● **Exercise**
Beginning with the line below that contains "purple brick A7:A8" and ending with the line that contains "yellow brick C5", copy every line exactly. Copy nothing else.

● **Source material**
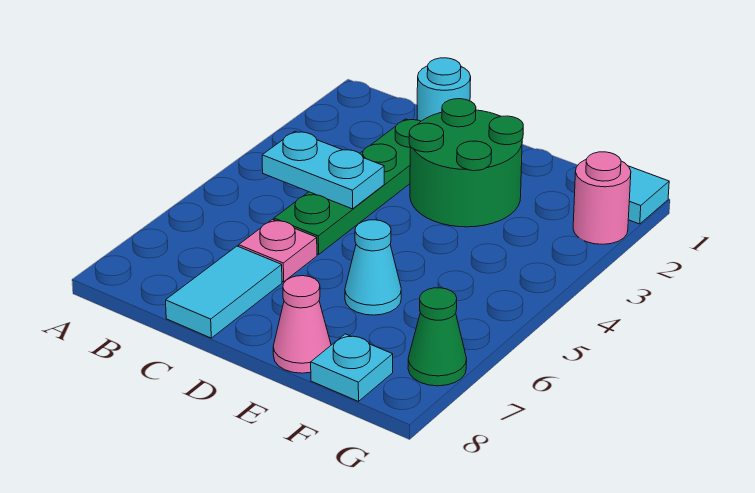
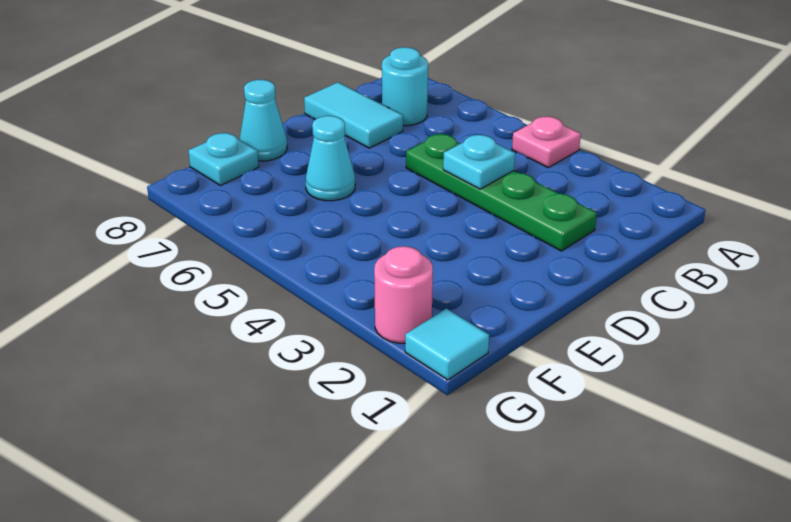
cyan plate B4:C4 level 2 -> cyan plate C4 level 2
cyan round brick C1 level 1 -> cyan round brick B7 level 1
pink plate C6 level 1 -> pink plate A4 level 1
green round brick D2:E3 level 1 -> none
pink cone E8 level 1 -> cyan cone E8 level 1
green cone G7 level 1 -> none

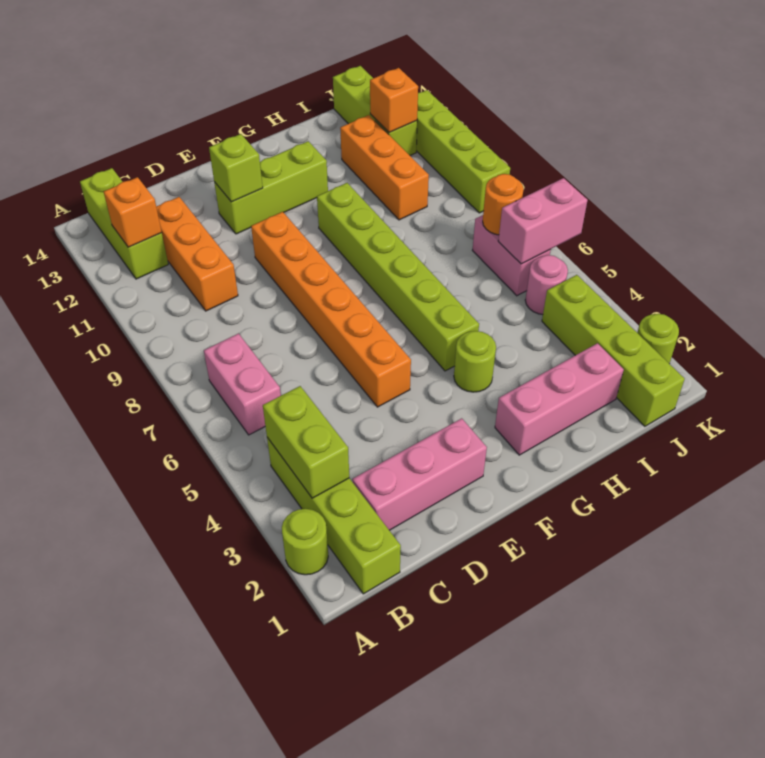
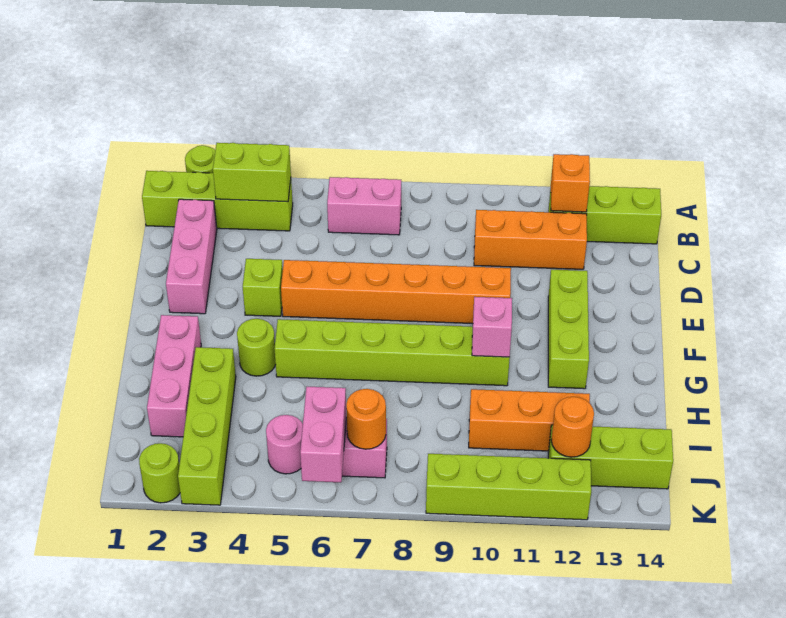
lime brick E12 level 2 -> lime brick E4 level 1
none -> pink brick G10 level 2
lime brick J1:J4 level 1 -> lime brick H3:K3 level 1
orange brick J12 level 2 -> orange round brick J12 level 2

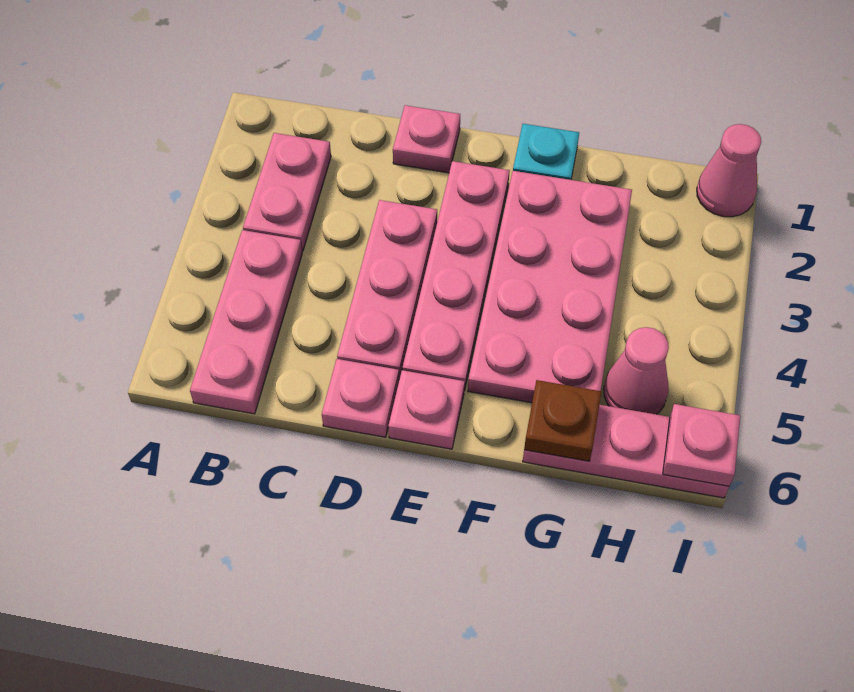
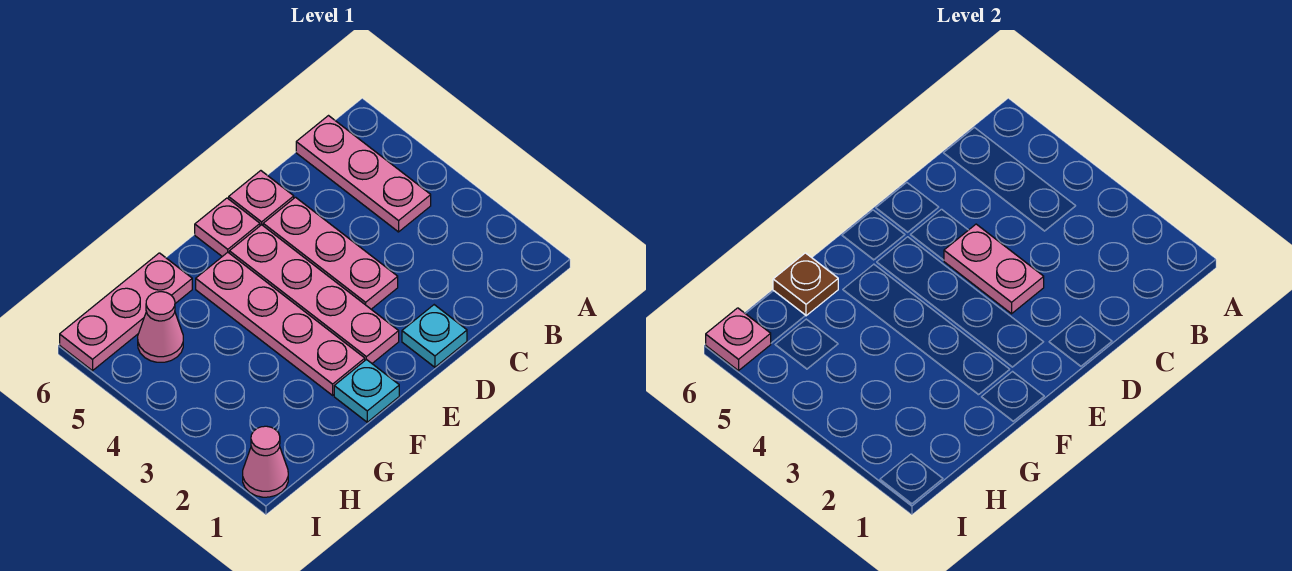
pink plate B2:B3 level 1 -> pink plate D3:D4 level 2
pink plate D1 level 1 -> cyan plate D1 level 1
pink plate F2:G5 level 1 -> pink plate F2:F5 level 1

==

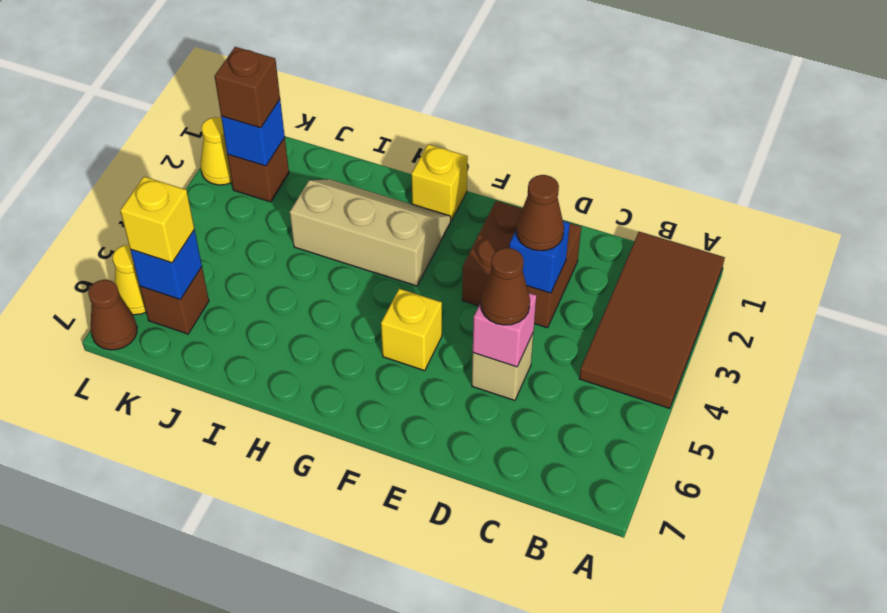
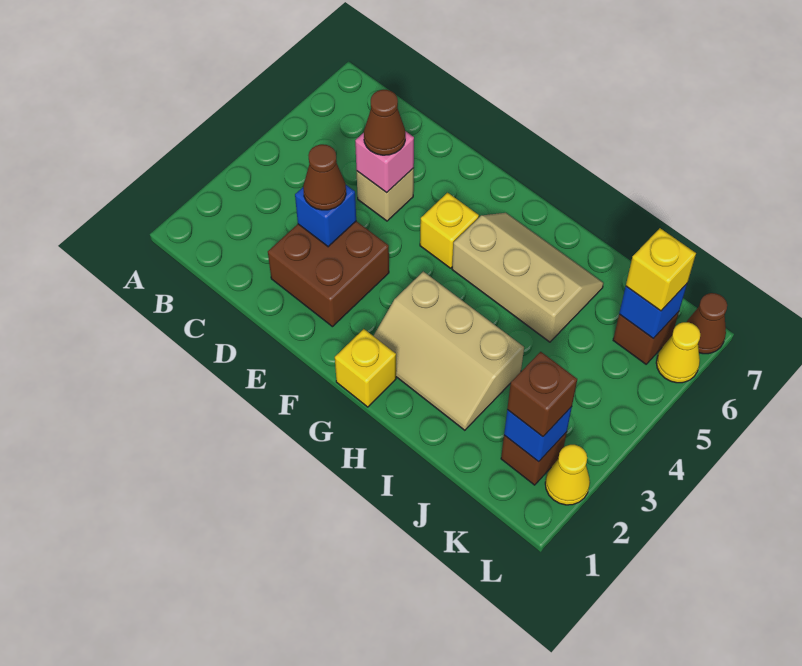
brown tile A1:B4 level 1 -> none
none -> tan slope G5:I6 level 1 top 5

--

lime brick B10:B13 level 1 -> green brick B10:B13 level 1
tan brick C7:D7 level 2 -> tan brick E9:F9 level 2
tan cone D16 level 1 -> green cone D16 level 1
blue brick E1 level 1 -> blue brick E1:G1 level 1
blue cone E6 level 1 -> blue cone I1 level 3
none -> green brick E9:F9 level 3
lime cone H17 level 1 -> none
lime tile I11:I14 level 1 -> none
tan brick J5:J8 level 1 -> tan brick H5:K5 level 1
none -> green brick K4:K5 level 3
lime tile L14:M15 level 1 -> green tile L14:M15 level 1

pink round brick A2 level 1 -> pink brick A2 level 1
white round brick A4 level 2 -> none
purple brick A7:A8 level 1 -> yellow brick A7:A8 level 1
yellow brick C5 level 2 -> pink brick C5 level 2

● **The completed task**
purple brick A7:A8 level 1 -> yellow brick A7:A8 level 1
yellow brick C5 level 2 -> pink brick C5 level 2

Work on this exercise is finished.